+++ INFORMATION +++

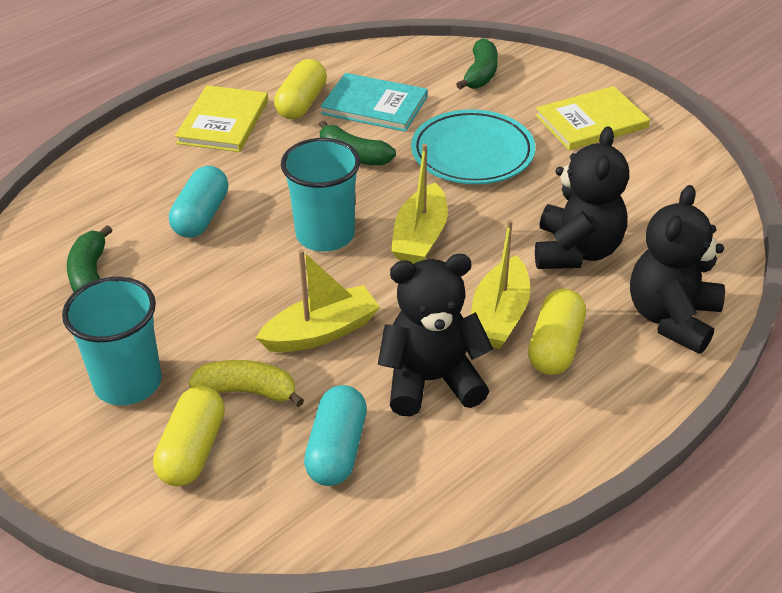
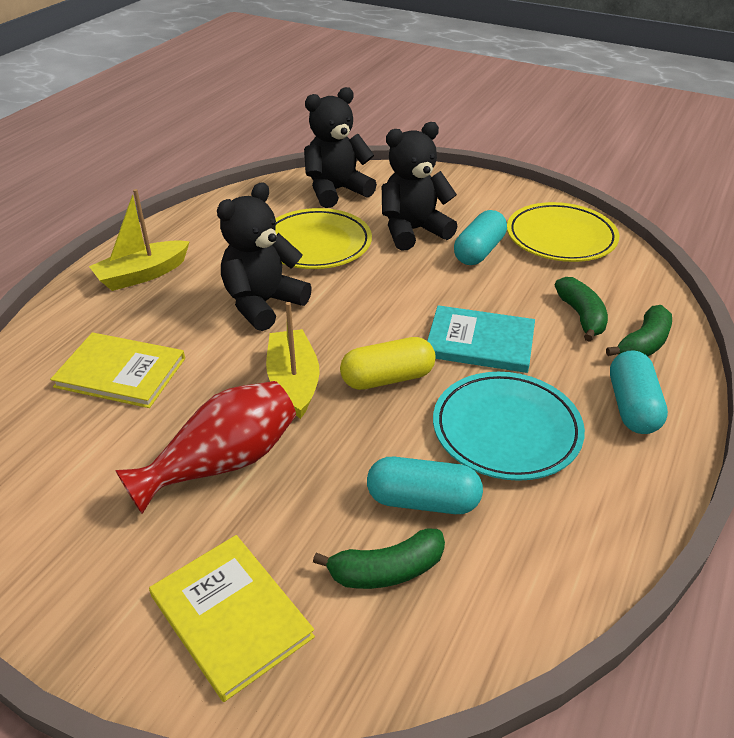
red vase: 0 -> 1
turquoise capsule: 2 -> 3
turquoise cup: 2 -> 0
yellow banana: 1 -> 0
yellow boat: 3 -> 2
yellow capsule: 3 -> 1
yellow plate: 0 -> 2

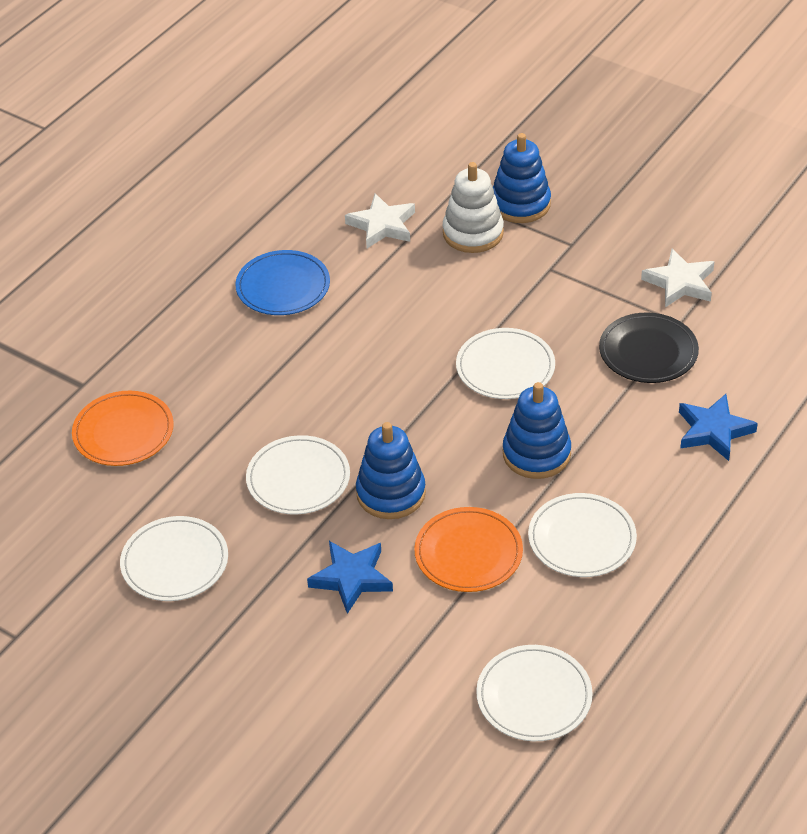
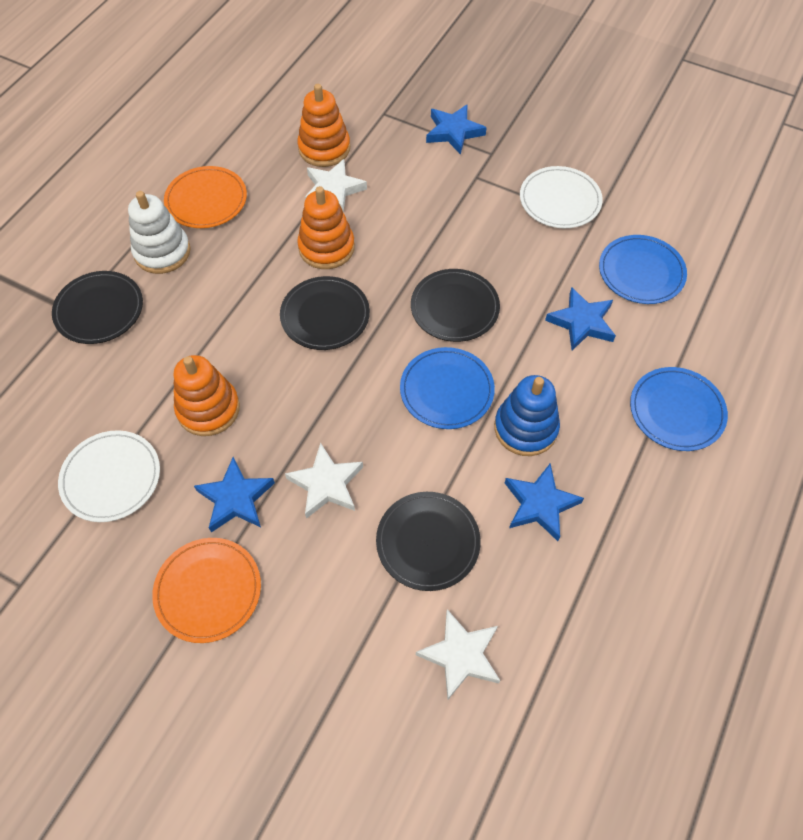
black plate: 1 -> 4
blue plate: 1 -> 3
blue stacking toy: 3 -> 1
blue star: 2 -> 4
orange stacking toy: 0 -> 3
white plate: 5 -> 2
white star: 2 -> 3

+++

## REQUIRED WORK
Would you copy all of the data exactly? Keep the pictures out of it.

## REPLY TO THE EXERCISE
red vase: 0 -> 1
turquoise capsule: 2 -> 3
turquoise cup: 2 -> 0
yellow banana: 1 -> 0
yellow boat: 3 -> 2
yellow capsule: 3 -> 1
yellow plate: 0 -> 2

black plate: 1 -> 4
blue plate: 1 -> 3
blue stacking toy: 3 -> 1
blue star: 2 -> 4
orange stacking toy: 0 -> 3
white plate: 5 -> 2
white star: 2 -> 3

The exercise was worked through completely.